[Exercise details] Copy each line of the data below exactly, leaving out pictures.
___ Source data
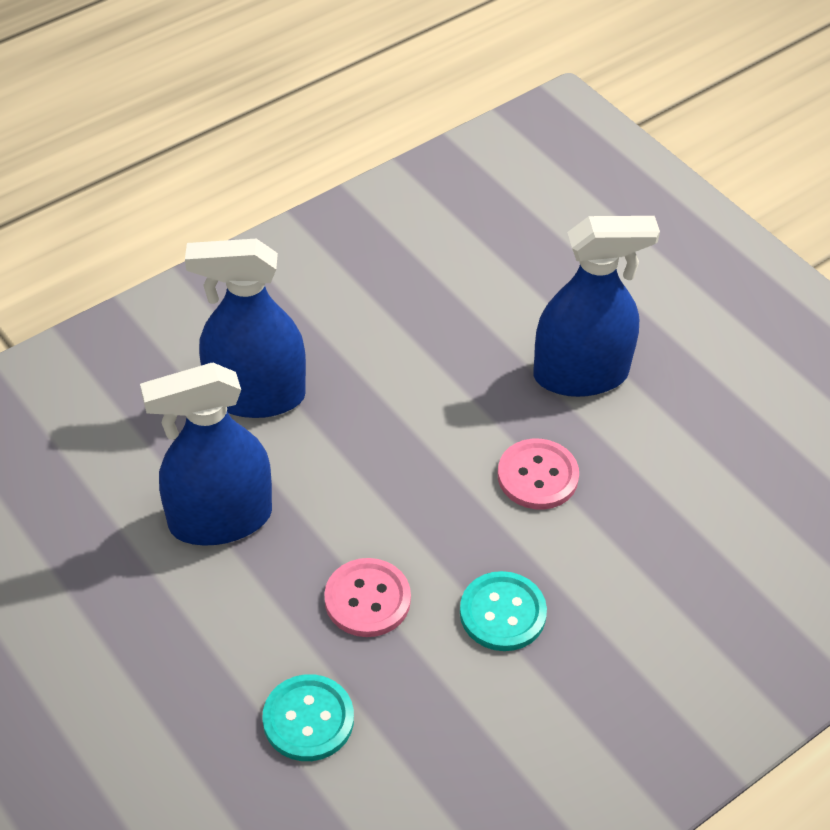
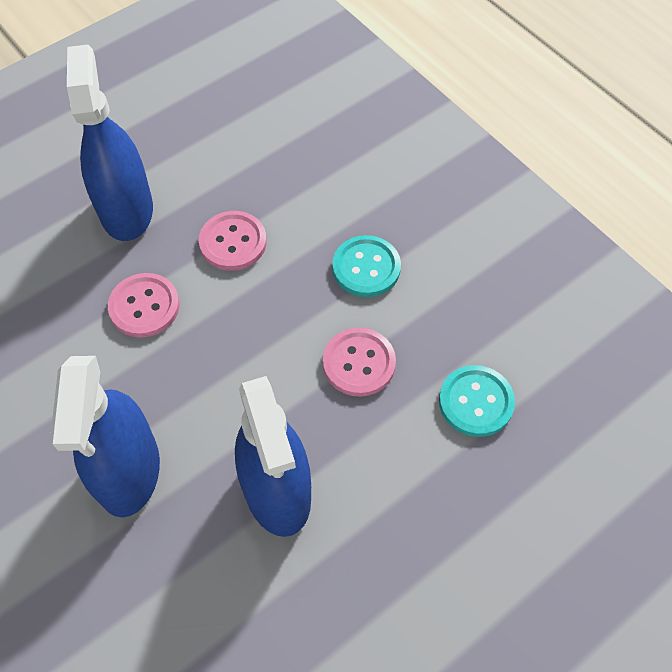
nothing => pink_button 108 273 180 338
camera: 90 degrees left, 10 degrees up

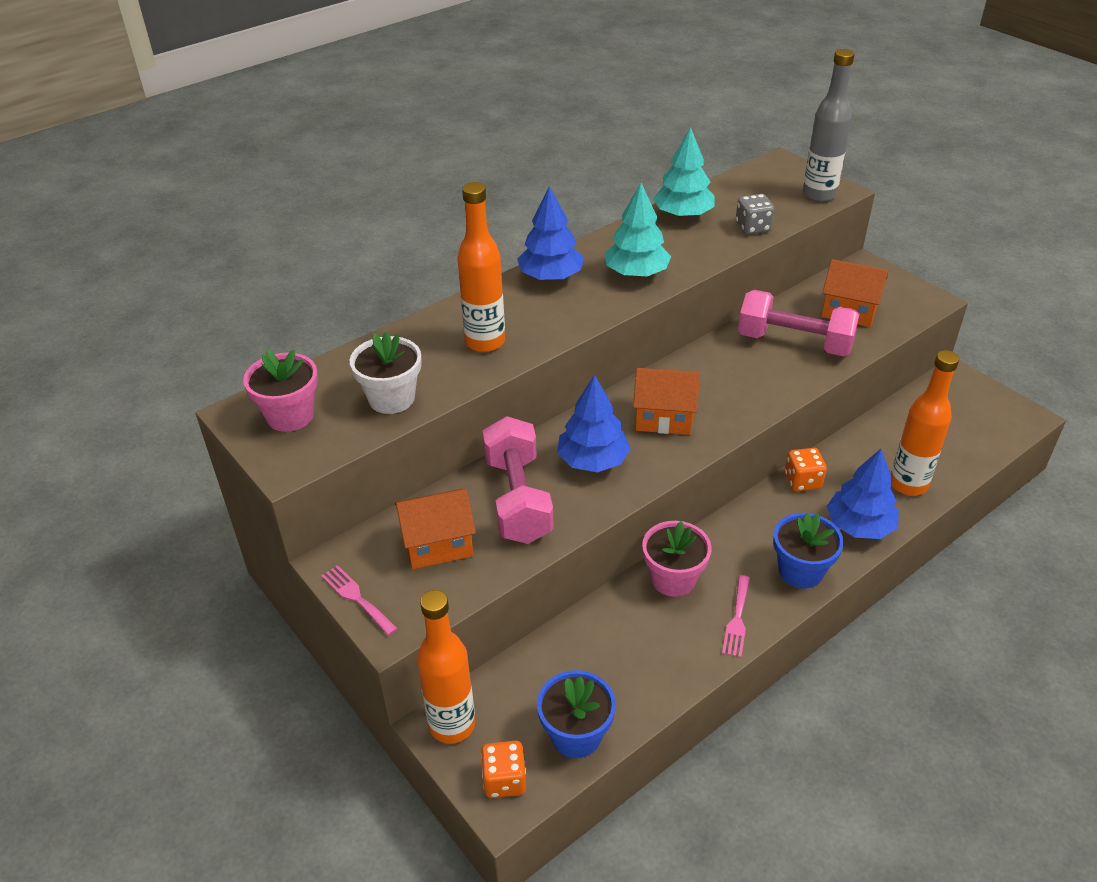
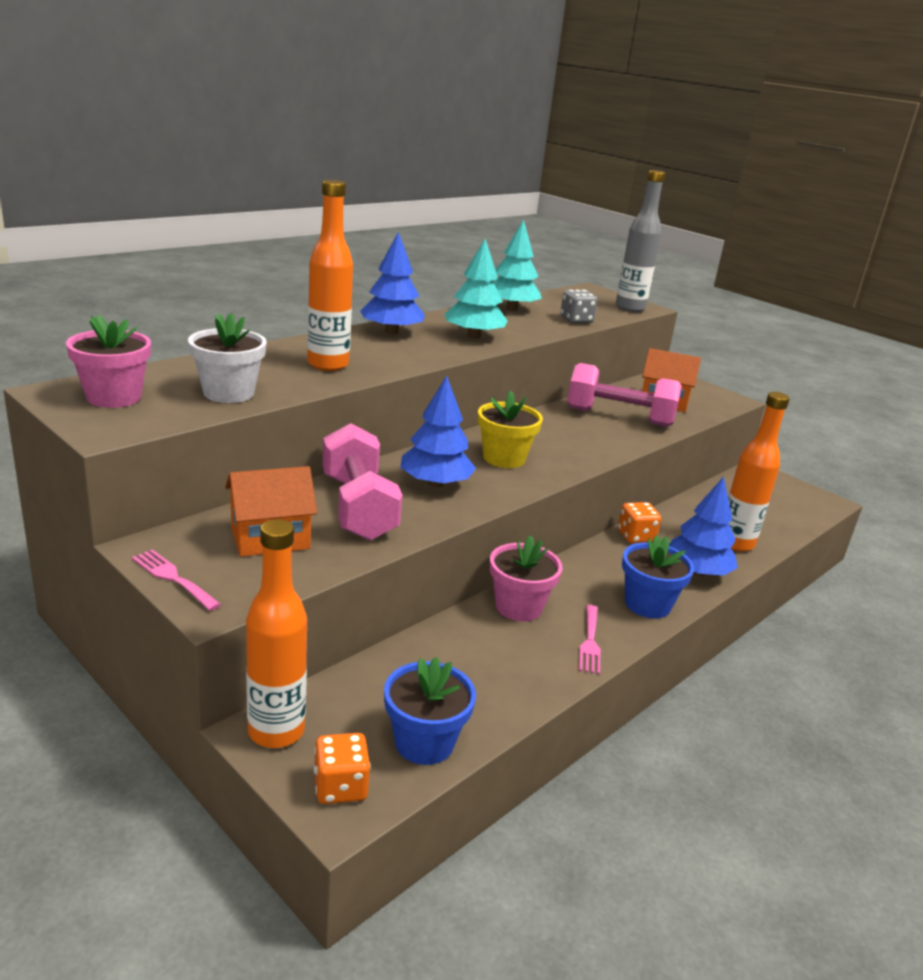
orange_house 633 368 700 435 => yellow_flower_pot 478 391 543 468
camera: 10 degrees left, 15 degrees down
______
[Response to the task]
nothing => pink_button 108 273 180 338
camera: 90 degrees left, 10 degrees up

orange_house 633 368 700 435 => yellow_flower_pot 478 391 543 468
camera: 10 degrees left, 15 degrees down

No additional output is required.